• [What is being asked]:
The reply must return each line of the data exactly.

Object tracking records:
--- START ---

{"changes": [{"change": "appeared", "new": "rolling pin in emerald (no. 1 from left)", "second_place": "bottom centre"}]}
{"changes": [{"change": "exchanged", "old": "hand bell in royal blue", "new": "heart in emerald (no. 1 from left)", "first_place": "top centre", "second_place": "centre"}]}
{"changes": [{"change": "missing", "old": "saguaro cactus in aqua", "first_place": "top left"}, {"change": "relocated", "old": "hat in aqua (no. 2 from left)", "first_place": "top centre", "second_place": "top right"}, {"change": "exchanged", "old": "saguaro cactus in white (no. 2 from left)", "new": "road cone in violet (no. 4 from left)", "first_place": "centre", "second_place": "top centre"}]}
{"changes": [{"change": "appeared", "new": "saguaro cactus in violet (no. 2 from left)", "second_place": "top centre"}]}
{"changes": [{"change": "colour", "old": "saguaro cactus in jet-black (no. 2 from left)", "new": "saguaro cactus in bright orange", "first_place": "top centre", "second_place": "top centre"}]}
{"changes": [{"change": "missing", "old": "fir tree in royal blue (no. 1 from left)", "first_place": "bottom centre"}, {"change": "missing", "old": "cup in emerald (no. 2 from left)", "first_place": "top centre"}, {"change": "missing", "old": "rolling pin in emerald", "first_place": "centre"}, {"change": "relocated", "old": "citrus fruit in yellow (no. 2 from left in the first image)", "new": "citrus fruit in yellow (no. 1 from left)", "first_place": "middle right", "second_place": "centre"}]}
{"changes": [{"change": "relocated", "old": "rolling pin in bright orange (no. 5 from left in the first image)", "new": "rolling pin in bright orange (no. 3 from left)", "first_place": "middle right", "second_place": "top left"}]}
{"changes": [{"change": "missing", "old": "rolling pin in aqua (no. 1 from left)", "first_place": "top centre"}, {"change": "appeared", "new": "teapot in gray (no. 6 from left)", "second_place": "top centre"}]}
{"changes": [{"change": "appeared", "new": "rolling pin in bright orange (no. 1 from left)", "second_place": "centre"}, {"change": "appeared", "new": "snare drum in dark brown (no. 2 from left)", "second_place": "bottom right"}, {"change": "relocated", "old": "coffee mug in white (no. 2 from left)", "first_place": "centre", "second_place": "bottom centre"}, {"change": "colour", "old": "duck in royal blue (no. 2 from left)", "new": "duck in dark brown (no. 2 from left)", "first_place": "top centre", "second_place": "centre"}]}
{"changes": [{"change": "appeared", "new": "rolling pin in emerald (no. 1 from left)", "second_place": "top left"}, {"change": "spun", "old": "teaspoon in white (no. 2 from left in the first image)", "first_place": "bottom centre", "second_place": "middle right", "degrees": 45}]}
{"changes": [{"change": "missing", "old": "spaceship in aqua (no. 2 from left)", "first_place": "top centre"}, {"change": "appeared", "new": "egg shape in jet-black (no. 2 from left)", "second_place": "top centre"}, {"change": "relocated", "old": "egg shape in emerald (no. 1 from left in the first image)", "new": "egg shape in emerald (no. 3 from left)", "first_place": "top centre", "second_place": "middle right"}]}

--- END ---

• [Written answer]:
{"changes": [{"change": "appeared", "new": "rolling pin in emerald (no. 1 from left)", "second_place": "bottom centre"}]}
{"changes": [{"change": "exchanged", "old": "hand bell in royal blue", "new": "heart in emerald (no. 1 from left)", "first_place": "top centre", "second_place": "centre"}]}
{"changes": [{"change": "missing", "old": "saguaro cactus in aqua", "first_place": "top left"}, {"change": "relocated", "old": "hat in aqua (no. 2 from left)", "first_place": "top centre", "second_place": "top right"}, {"change": "exchanged", "old": "saguaro cactus in white (no. 2 from left)", "new": "road cone in violet (no. 4 from left)", "first_place": "centre", "second_place": "top centre"}]}
{"changes": [{"change": "appeared", "new": "saguaro cactus in violet (no. 2 from left)", "second_place": "top centre"}]}
{"changes": [{"change": "colour", "old": "saguaro cactus in jet-black (no. 2 from left)", "new": "saguaro cactus in bright orange", "first_place": "top centre", "second_place": "top centre"}]}
{"changes": [{"change": "missing", "old": "fir tree in royal blue (no. 1 from left)", "first_place": "bottom centre"}, {"change": "missing", "old": "cup in emerald (no. 2 from left)", "first_place": "top centre"}, {"change": "missing", "old": "rolling pin in emerald", "first_place": "centre"}, {"change": "relocated", "old": "citrus fruit in yellow (no. 2 from left in the first image)", "new": "citrus fruit in yellow (no. 1 from left)", "first_place": "middle right", "second_place": "centre"}]}
{"changes": [{"change": "relocated", "old": "rolling pin in bright orange (no. 5 from left in the first image)", "new": "rolling pin in bright orange (no. 3 from left)", "first_place": "middle right", "second_place": "top left"}]}
{"changes": [{"change": "missing", "old": "rolling pin in aqua (no. 1 from left)", "first_place": "top centre"}, {"change": "appeared", "new": "teapot in gray (no. 6 from left)", "second_place": "top centre"}]}
{"changes": [{"change": "appeared", "new": "rolling pin in bright orange (no. 1 from left)", "second_place": "centre"}, {"change": "appeared", "new": "snare drum in dark brown (no. 2 from left)", "second_place": "bottom right"}, {"change": "relocated", "old": "coffee mug in white (no. 2 from left)", "first_place": "centre", "second_place": "bottom centre"}, {"change": "colour", "old": "duck in royal blue (no. 2 from left)", "new": "duck in dark brown (no. 2 from left)", "first_place": "top centre", "second_place": "centre"}]}
{"changes": [{"change": "appeared", "new": "rolling pin in emerald (no. 1 from left)", "second_place": "top left"}, {"change": "spun", "old": "teaspoon in white (no. 2 from left in the first image)", "first_place": "bottom centre", "second_place": "middle right", "degrees": 45}]}
{"changes": [{"change": "missing", "old": "spaceship in aqua (no. 2 from left)", "first_place": "top centre"}, {"change": "appeared", "new": "egg shape in jet-black (no. 2 from left)", "second_place": "top centre"}, {"change": "relocated", "old": "egg shape in emerald (no. 1 from left in the first image)", "new": "egg shape in emerald (no. 3 from left)", "first_place": "top centre", "second_place": "middle right"}]}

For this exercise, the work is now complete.